# Problem requirements
Filter these entries so that only lines with the word "billfold" remain.

# Object transformation records
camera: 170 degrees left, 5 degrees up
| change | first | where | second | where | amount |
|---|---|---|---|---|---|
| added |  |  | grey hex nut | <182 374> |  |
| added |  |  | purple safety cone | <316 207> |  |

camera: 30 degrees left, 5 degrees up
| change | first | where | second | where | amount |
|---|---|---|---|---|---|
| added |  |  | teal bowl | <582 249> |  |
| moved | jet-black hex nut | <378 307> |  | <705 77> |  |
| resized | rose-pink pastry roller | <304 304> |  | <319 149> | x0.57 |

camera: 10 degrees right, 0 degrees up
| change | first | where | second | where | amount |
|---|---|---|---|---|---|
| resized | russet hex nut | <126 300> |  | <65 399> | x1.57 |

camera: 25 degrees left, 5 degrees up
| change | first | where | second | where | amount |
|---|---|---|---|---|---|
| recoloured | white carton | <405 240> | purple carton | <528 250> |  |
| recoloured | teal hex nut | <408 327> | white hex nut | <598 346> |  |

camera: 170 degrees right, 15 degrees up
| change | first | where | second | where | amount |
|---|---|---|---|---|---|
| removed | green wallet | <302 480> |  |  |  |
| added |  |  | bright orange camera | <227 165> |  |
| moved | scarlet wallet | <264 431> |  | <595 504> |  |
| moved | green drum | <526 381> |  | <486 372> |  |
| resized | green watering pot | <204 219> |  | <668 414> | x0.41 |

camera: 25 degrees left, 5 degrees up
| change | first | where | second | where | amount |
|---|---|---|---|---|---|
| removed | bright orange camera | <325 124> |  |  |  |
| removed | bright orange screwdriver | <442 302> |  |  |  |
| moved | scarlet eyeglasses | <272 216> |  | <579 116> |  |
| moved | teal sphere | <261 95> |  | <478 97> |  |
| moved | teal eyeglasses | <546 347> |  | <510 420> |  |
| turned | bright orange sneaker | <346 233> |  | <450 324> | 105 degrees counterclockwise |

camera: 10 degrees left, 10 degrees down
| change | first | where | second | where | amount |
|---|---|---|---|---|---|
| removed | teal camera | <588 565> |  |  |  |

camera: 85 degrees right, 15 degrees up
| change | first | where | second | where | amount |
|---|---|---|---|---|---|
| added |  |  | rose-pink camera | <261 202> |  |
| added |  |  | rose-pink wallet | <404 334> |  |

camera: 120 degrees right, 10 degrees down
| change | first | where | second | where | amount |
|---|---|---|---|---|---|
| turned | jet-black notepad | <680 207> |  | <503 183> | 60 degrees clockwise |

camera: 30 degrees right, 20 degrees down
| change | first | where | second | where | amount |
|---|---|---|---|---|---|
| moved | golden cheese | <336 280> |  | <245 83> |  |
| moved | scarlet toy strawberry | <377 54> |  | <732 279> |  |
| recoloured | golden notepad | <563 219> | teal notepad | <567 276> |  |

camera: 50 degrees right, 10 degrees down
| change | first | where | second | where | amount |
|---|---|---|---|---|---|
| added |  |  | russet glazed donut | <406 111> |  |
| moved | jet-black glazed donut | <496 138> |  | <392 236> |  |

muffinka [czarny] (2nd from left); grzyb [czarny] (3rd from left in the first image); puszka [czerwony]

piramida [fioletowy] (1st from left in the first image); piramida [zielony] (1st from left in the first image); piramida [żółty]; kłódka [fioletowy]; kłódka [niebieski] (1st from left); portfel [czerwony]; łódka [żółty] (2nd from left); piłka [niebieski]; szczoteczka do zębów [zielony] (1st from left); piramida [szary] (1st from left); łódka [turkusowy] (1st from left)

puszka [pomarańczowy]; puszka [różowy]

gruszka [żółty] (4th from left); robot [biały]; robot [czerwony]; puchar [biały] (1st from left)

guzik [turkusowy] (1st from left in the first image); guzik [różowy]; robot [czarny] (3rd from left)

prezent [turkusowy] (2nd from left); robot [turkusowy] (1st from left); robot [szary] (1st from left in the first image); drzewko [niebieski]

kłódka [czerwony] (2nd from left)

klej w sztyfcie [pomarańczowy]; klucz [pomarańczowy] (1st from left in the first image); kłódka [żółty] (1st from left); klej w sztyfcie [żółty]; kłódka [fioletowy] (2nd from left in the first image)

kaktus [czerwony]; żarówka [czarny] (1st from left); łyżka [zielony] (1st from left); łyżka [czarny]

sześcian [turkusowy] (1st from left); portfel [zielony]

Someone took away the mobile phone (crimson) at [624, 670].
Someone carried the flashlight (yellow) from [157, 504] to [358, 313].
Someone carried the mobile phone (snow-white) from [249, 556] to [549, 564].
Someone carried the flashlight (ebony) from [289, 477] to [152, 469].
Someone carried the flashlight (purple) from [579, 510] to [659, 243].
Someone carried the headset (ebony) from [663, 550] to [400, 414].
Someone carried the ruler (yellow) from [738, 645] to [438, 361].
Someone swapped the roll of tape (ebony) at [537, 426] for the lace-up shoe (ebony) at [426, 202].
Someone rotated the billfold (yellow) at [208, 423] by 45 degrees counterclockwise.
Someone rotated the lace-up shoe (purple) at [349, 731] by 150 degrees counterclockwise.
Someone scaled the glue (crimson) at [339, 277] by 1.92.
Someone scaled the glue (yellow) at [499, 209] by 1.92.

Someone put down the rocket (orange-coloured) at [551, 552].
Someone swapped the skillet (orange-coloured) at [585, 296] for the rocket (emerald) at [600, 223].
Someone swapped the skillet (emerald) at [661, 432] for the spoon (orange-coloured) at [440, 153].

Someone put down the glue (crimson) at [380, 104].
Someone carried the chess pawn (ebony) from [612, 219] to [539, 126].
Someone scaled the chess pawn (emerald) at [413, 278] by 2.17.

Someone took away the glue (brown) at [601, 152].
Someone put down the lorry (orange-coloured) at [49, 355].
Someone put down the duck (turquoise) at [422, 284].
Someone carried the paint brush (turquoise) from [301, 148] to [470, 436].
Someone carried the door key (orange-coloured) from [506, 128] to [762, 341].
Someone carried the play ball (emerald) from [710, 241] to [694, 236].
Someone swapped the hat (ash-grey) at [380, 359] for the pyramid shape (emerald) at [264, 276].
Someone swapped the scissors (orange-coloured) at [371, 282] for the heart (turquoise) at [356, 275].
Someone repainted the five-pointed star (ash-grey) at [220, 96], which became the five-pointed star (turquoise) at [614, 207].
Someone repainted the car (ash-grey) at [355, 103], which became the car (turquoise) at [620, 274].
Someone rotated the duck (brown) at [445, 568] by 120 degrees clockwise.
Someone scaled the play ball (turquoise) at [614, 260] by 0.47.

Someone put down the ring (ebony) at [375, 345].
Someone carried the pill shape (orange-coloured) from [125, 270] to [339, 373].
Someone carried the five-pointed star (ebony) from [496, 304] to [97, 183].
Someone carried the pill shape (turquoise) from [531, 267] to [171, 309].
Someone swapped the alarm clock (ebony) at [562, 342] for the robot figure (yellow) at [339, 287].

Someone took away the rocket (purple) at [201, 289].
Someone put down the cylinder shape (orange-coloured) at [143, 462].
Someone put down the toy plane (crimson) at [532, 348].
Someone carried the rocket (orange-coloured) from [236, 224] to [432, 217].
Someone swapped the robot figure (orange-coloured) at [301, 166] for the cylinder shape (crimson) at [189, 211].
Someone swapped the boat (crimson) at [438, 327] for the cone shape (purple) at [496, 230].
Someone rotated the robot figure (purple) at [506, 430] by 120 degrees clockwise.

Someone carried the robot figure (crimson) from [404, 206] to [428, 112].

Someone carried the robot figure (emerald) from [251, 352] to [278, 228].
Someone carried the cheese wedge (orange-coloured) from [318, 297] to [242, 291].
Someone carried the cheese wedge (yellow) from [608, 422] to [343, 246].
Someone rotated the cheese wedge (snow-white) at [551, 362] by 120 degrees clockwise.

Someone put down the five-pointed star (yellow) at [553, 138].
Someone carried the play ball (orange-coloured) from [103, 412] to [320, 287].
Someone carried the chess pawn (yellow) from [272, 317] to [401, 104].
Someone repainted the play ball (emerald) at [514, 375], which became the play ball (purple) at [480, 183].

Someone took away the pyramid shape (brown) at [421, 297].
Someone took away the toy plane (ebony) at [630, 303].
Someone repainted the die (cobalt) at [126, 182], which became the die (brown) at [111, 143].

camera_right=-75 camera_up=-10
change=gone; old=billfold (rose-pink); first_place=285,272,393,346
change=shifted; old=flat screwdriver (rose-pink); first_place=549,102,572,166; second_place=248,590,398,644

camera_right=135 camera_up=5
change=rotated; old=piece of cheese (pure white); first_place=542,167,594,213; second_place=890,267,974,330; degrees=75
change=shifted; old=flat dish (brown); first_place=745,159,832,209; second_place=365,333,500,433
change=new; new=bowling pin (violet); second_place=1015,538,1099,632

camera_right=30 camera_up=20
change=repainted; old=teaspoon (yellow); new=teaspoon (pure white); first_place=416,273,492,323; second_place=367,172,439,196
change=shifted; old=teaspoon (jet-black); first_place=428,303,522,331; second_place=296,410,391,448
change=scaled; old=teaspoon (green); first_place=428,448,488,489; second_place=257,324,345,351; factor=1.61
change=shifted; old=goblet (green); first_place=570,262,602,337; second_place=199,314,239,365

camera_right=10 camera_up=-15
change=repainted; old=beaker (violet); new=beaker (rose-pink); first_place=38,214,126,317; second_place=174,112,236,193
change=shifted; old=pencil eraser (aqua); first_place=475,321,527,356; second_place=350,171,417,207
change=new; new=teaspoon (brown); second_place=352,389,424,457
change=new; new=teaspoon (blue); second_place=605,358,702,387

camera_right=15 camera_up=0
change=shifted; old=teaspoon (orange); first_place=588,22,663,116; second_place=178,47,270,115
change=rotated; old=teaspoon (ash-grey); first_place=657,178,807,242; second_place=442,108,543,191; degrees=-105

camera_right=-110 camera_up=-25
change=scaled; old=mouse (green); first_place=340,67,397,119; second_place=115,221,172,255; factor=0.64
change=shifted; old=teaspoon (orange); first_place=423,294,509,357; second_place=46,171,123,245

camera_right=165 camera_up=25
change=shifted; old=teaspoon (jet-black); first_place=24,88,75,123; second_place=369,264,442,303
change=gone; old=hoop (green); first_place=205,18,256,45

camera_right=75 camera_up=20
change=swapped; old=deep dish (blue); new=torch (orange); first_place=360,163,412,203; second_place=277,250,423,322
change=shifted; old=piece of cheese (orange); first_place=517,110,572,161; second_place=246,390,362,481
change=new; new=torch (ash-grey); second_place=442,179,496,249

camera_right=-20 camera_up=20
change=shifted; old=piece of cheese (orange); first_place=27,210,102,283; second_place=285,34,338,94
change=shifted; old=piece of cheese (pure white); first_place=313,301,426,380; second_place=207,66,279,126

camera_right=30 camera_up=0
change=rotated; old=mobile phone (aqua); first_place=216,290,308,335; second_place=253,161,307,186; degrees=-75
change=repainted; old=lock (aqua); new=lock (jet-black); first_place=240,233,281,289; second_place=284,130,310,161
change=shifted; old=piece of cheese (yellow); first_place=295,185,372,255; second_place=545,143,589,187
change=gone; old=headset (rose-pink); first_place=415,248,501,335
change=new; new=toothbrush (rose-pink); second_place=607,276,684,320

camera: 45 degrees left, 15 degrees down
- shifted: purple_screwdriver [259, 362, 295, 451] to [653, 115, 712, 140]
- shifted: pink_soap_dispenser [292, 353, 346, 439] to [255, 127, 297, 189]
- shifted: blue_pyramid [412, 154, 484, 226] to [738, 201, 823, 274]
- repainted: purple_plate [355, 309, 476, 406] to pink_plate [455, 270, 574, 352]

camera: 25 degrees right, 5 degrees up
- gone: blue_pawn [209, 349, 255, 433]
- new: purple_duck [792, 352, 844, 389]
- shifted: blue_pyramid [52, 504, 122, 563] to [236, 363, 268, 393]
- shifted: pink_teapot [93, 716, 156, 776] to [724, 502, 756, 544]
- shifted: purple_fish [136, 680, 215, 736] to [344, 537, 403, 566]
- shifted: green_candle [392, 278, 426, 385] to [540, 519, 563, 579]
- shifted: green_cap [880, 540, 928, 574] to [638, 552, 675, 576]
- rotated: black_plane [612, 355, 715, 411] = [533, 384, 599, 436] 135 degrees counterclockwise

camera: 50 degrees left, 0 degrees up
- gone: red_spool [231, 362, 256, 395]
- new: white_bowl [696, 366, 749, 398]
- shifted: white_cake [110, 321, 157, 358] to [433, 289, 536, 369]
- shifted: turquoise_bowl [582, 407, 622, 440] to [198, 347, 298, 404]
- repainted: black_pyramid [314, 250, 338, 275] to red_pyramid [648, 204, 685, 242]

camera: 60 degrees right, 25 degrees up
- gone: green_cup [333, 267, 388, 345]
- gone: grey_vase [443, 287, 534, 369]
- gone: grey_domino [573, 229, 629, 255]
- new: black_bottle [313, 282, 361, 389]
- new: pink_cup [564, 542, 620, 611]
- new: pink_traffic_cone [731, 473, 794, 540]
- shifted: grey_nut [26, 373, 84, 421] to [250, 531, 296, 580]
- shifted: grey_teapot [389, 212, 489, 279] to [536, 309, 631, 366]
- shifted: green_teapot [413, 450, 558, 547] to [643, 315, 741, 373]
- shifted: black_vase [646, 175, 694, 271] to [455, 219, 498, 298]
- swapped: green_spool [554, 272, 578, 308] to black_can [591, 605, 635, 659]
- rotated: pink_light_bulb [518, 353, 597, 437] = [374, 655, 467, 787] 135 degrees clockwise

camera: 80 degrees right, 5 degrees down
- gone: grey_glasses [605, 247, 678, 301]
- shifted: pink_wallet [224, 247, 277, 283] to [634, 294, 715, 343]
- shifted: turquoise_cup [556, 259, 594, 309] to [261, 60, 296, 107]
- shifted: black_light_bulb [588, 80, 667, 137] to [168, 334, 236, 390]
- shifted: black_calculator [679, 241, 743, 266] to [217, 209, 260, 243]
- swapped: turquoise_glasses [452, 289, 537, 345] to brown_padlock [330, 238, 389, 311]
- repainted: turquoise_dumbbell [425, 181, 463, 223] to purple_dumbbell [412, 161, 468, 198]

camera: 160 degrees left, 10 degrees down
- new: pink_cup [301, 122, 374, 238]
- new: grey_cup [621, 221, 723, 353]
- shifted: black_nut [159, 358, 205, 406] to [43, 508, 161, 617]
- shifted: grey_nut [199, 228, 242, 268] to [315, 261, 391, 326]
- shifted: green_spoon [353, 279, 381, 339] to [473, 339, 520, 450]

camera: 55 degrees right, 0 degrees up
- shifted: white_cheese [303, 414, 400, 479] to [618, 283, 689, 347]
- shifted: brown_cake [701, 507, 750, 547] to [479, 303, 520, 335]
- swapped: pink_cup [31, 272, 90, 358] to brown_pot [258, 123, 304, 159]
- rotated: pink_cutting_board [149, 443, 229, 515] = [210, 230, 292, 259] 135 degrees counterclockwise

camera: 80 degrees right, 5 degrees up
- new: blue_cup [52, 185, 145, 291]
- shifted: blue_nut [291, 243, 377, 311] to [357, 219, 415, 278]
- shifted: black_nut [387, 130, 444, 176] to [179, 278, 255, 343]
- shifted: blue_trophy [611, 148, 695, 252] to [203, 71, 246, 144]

# Problem solution
Someone rotated the billfold (yellow) at [208, 423] by 45 degrees counterclockwise.
change=gone; old=billfold (rose-pink); first_place=285,272,393,346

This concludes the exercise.